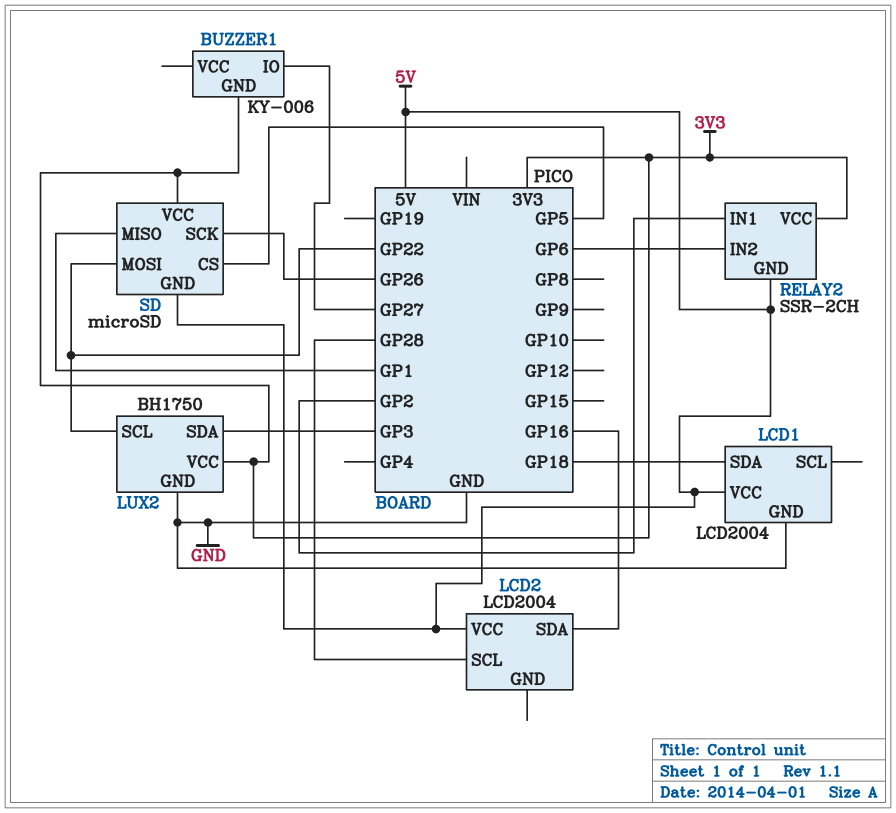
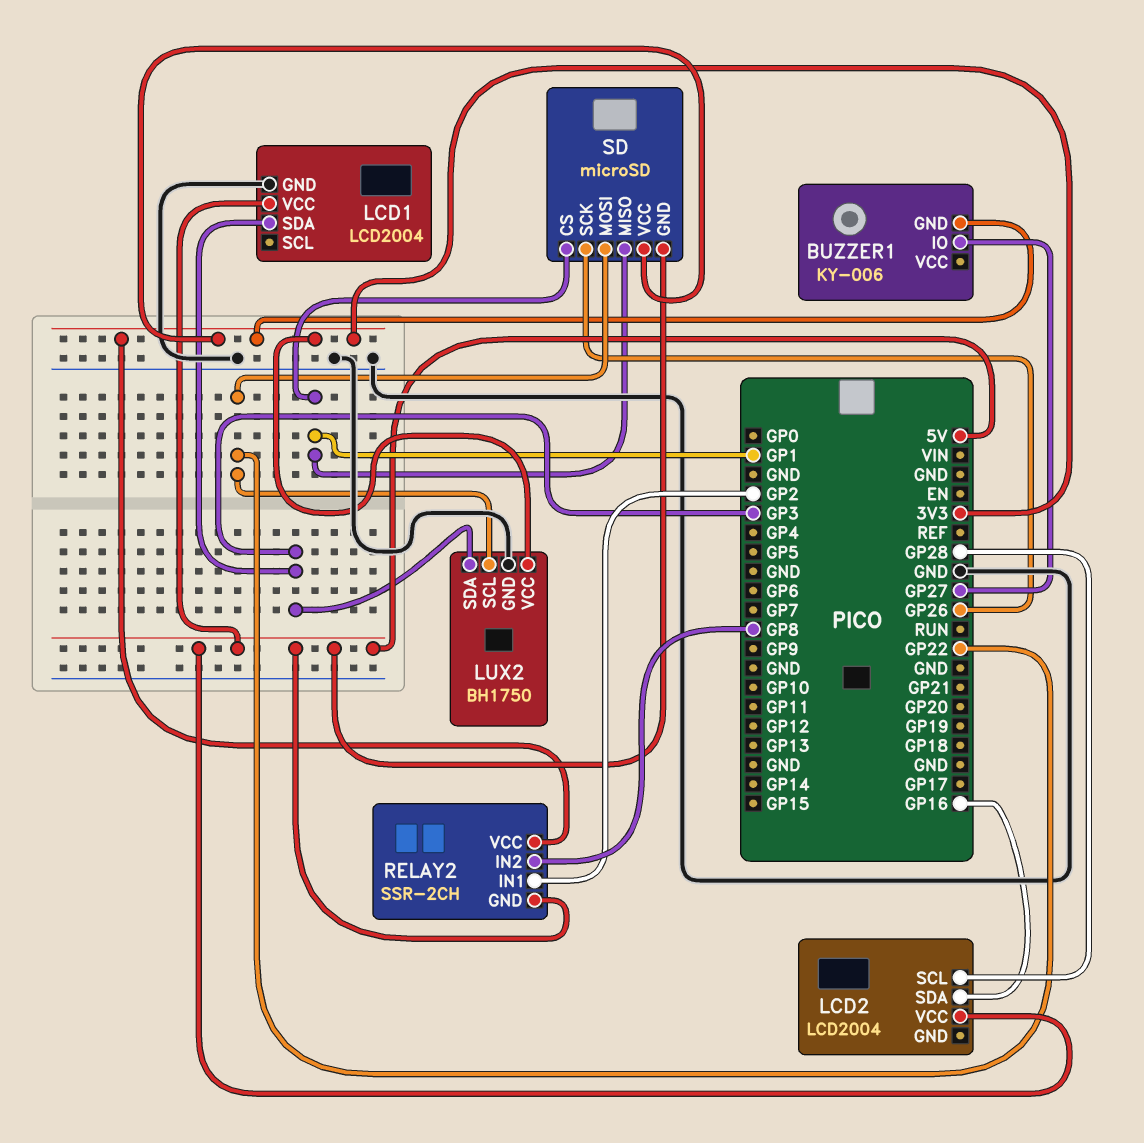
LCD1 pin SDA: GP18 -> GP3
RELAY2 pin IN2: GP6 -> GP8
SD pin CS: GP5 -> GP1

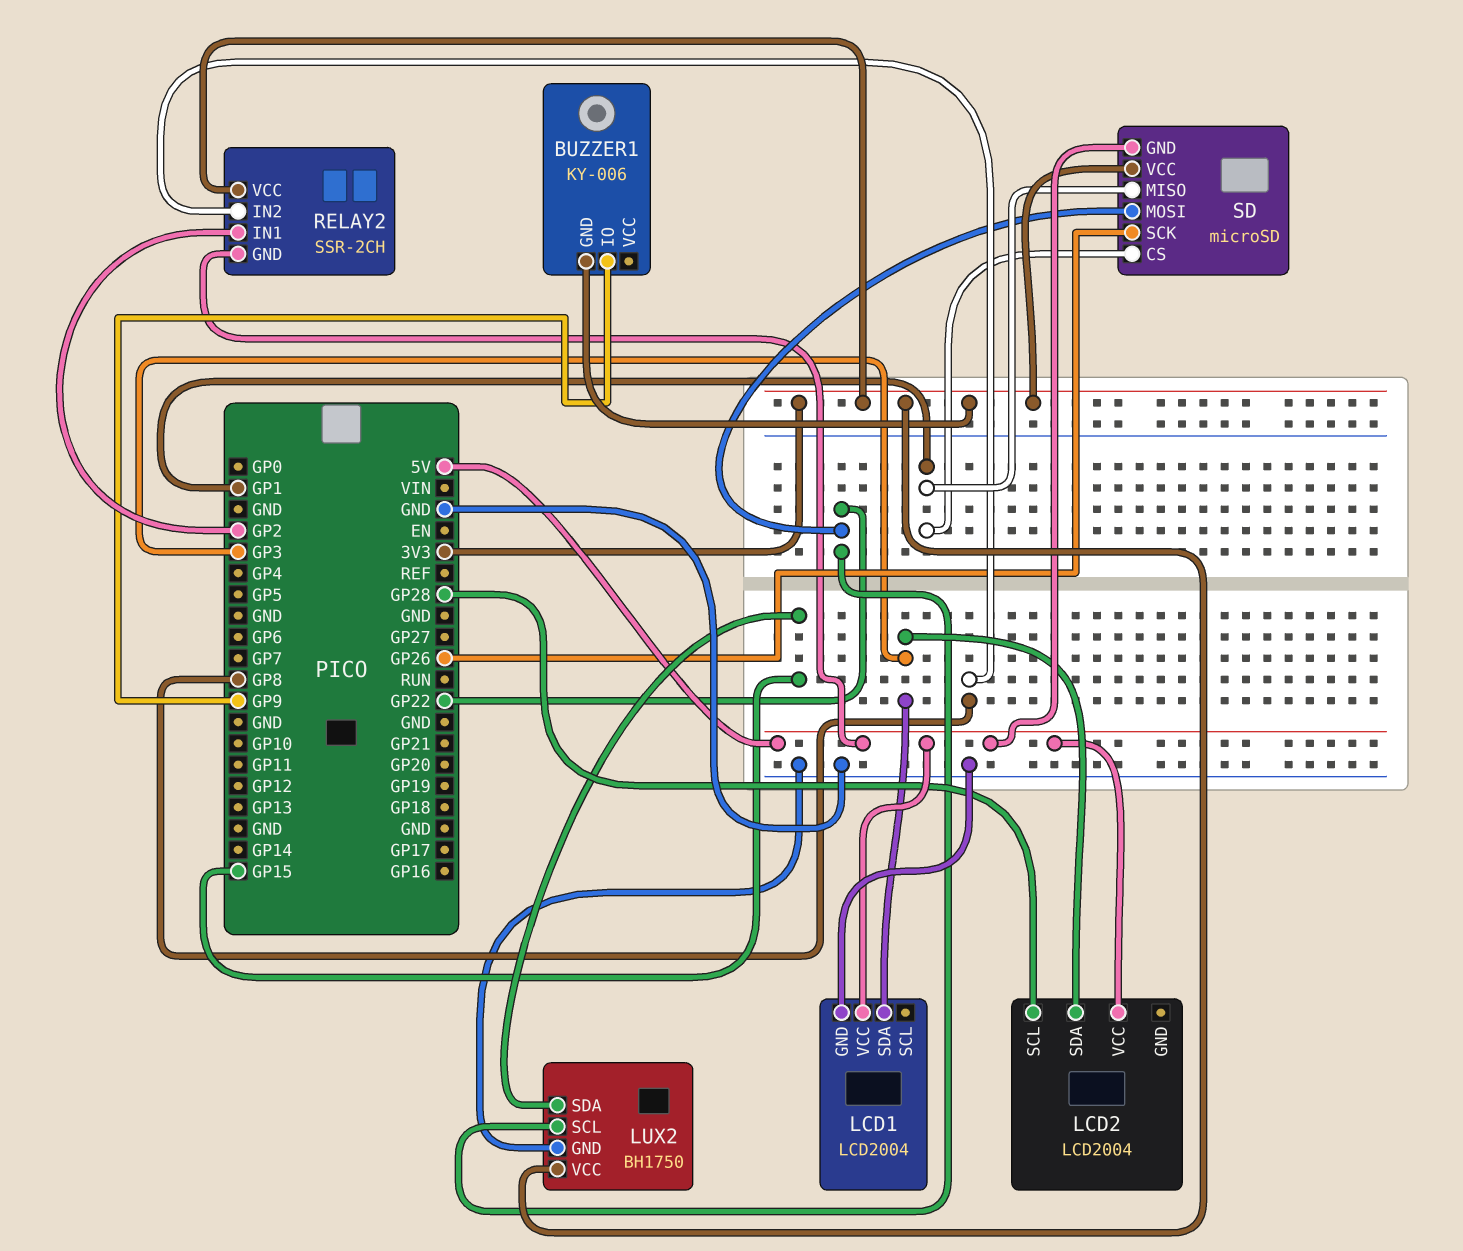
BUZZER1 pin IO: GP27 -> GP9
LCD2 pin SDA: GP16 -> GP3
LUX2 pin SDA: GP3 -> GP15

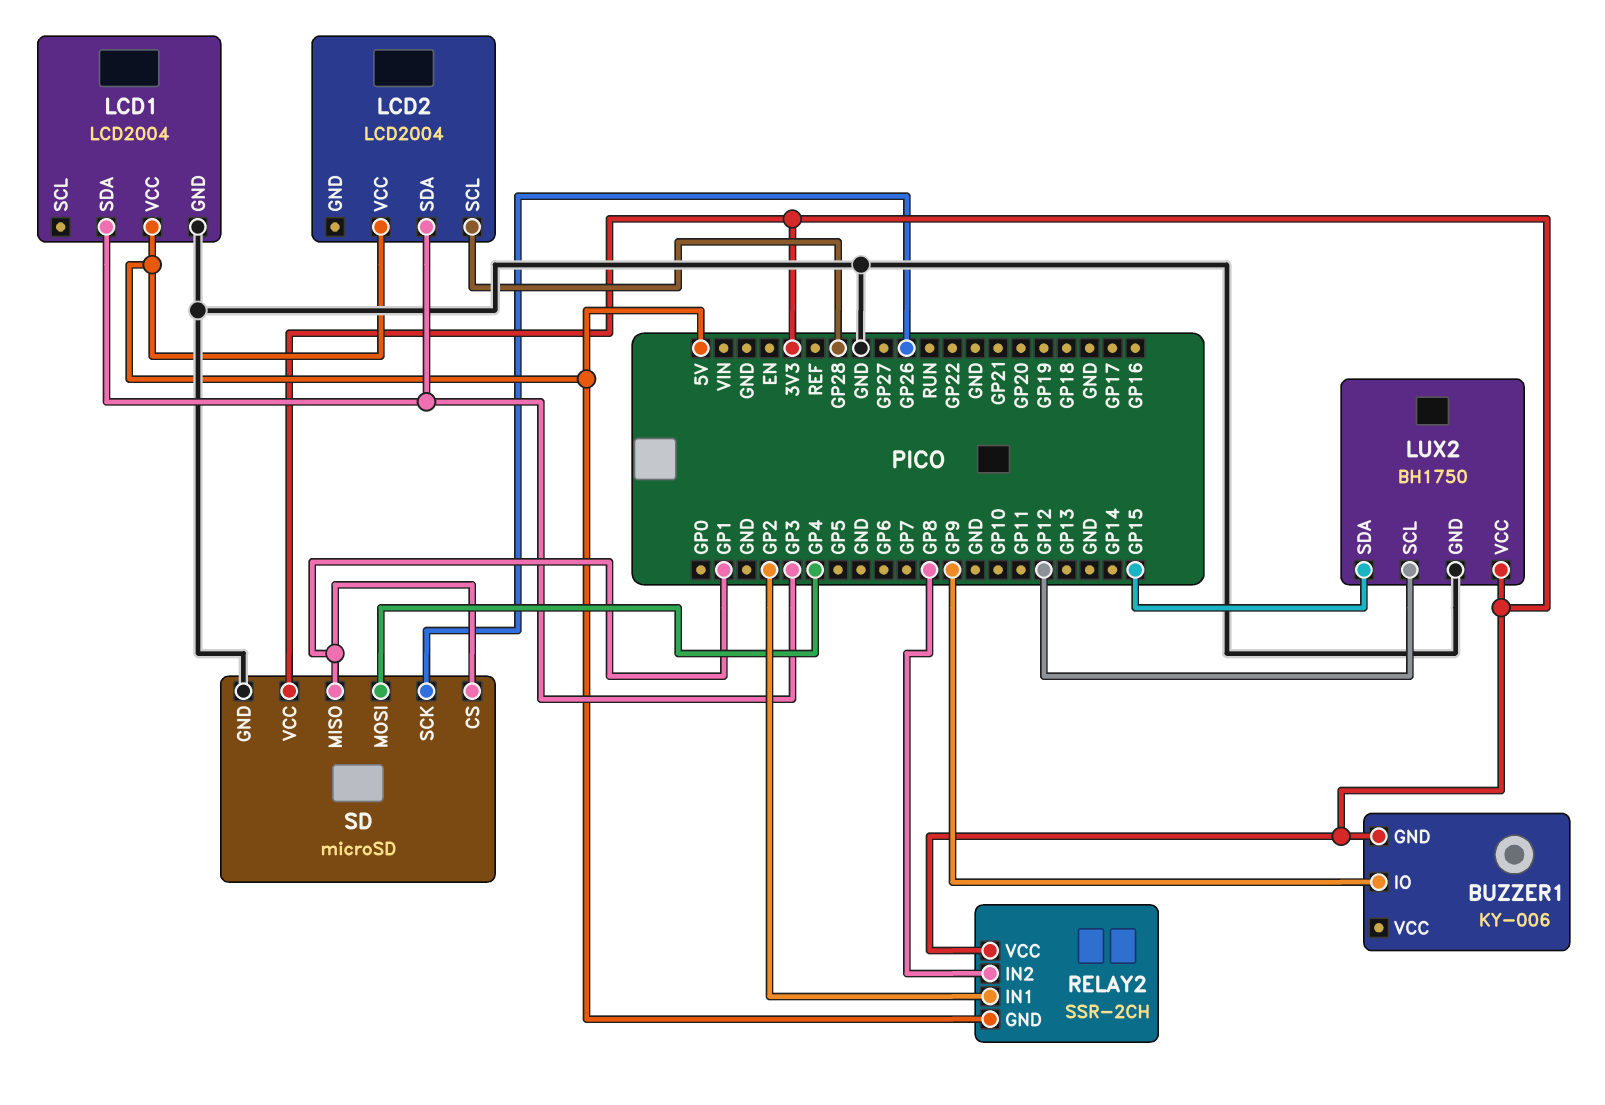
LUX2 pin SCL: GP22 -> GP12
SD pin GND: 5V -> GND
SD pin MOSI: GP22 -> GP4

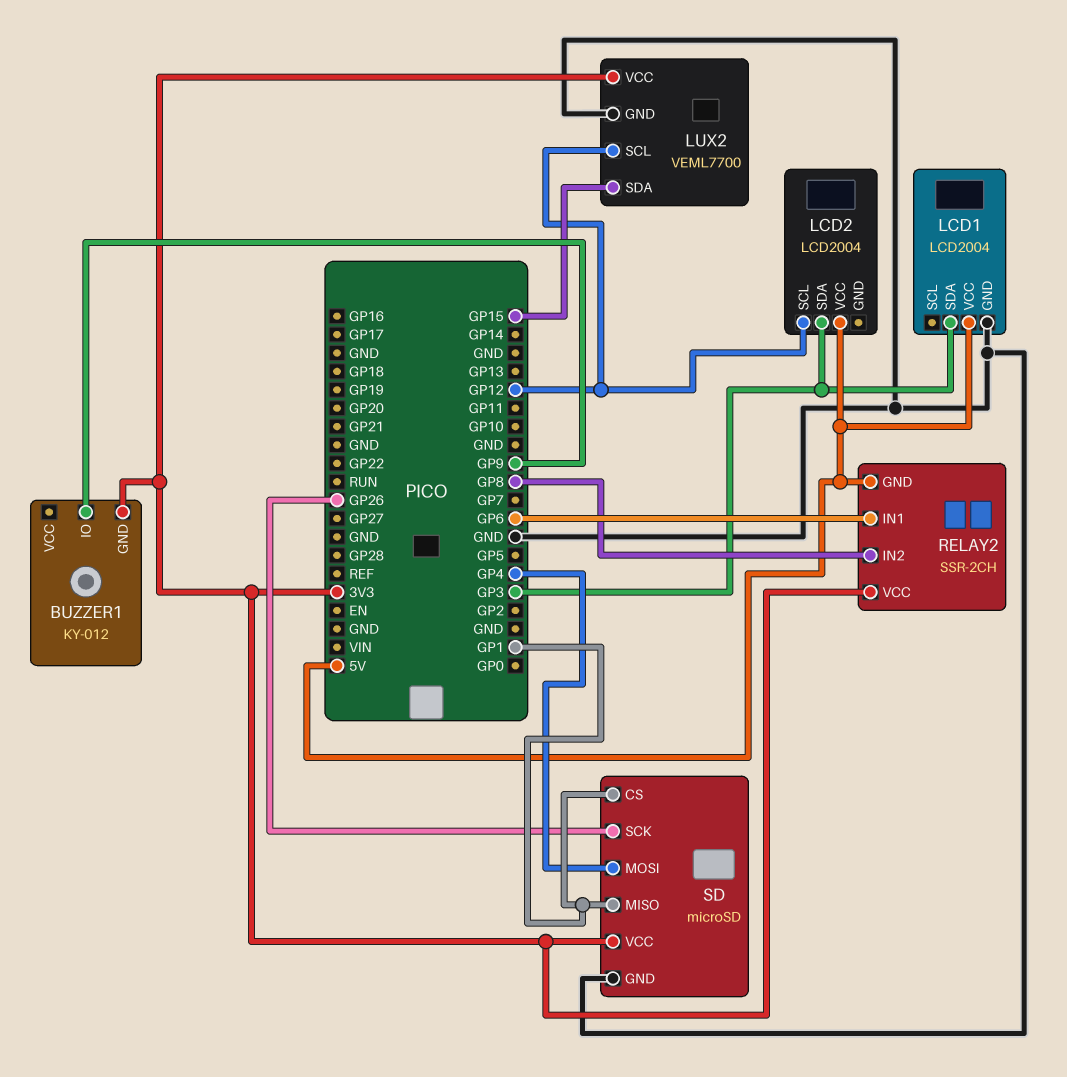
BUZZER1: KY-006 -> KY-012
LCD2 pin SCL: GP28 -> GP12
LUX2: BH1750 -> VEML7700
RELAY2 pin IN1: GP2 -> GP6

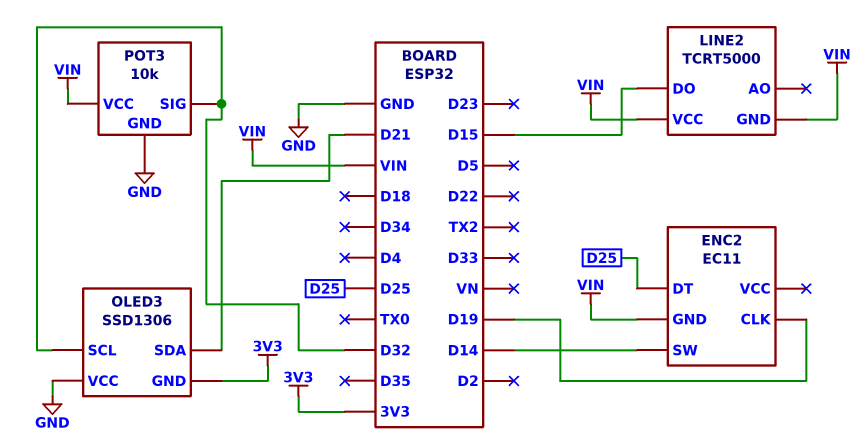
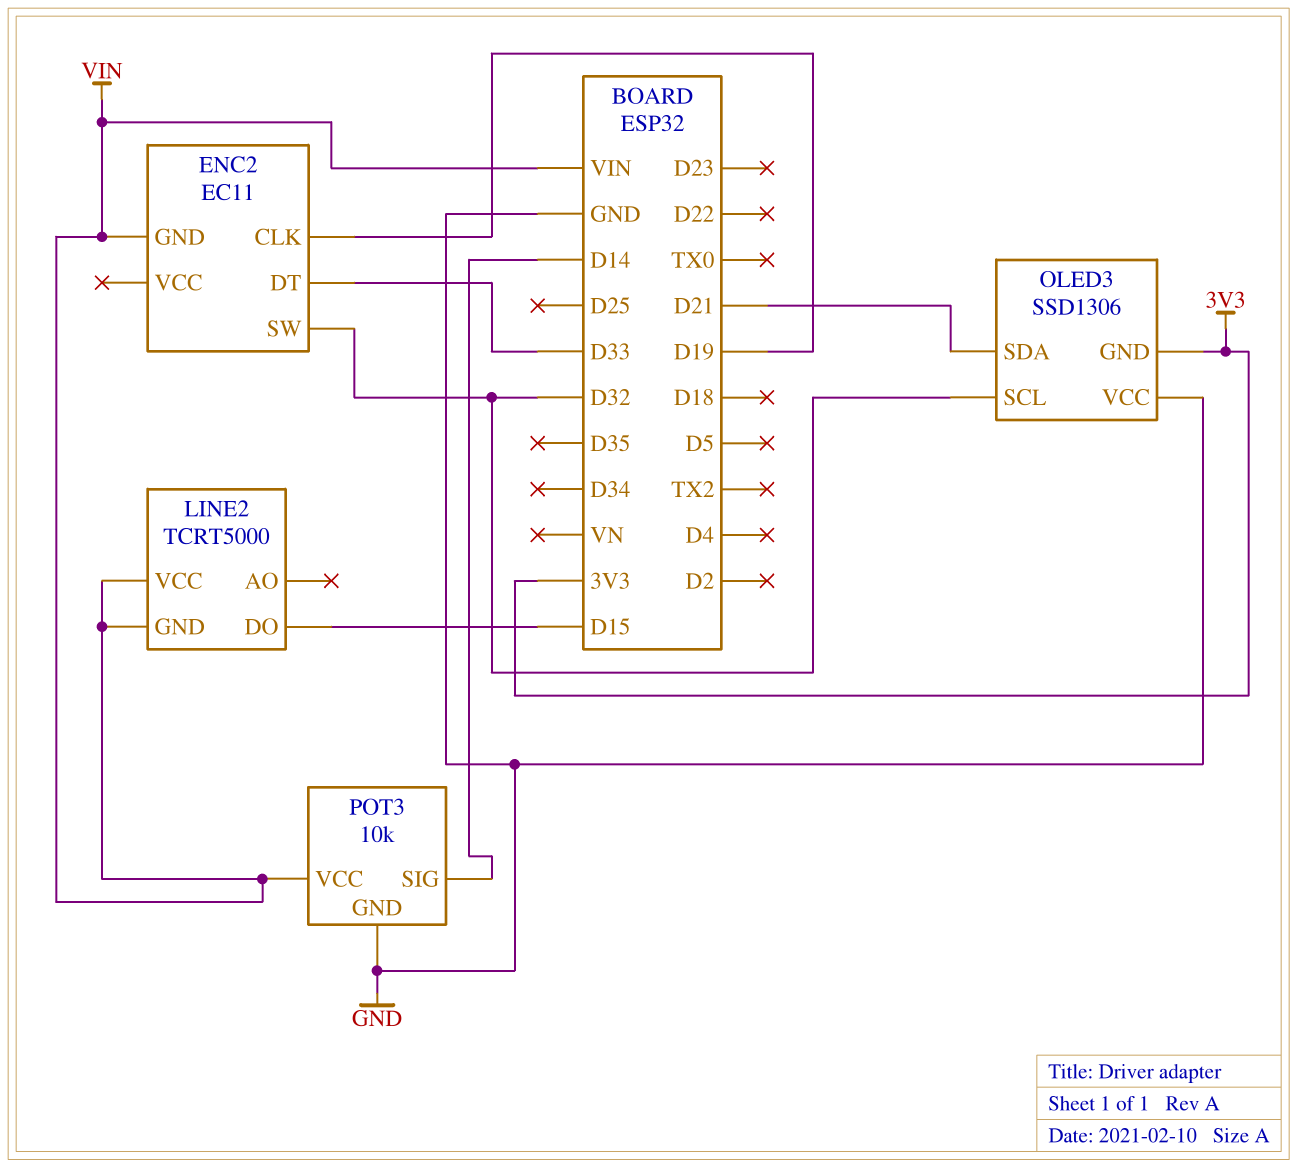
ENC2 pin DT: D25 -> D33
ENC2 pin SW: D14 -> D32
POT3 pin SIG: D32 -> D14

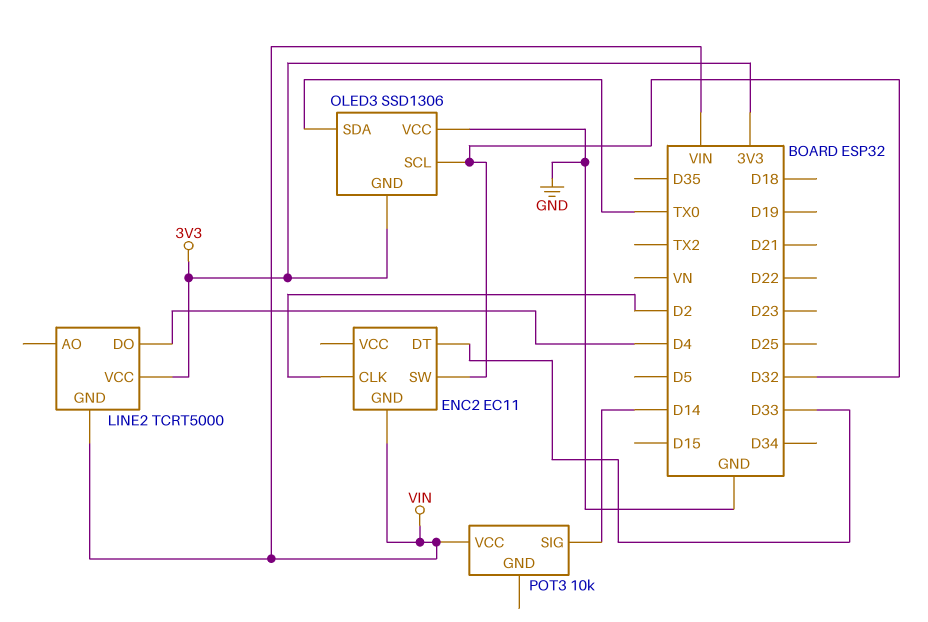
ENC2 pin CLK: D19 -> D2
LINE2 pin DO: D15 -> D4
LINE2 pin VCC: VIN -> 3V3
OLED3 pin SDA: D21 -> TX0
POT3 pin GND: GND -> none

------------------------------------------------------------

Leave the pictures out. Extract exactly the lines running from the one with "LCD2 pin SCL: GP28 -> GP12" through the last entry, both ends included.

■ **Reply**:
LCD2 pin SCL: GP28 -> GP12
LUX2: BH1750 -> VEML7700
RELAY2 pin IN1: GP2 -> GP6

ENC2 pin DT: D25 -> D33
ENC2 pin SW: D14 -> D32
POT3 pin SIG: D32 -> D14

ENC2 pin CLK: D19 -> D2
LINE2 pin DO: D15 -> D4
LINE2 pin VCC: VIN -> 3V3
OLED3 pin SDA: D21 -> TX0
POT3 pin GND: GND -> none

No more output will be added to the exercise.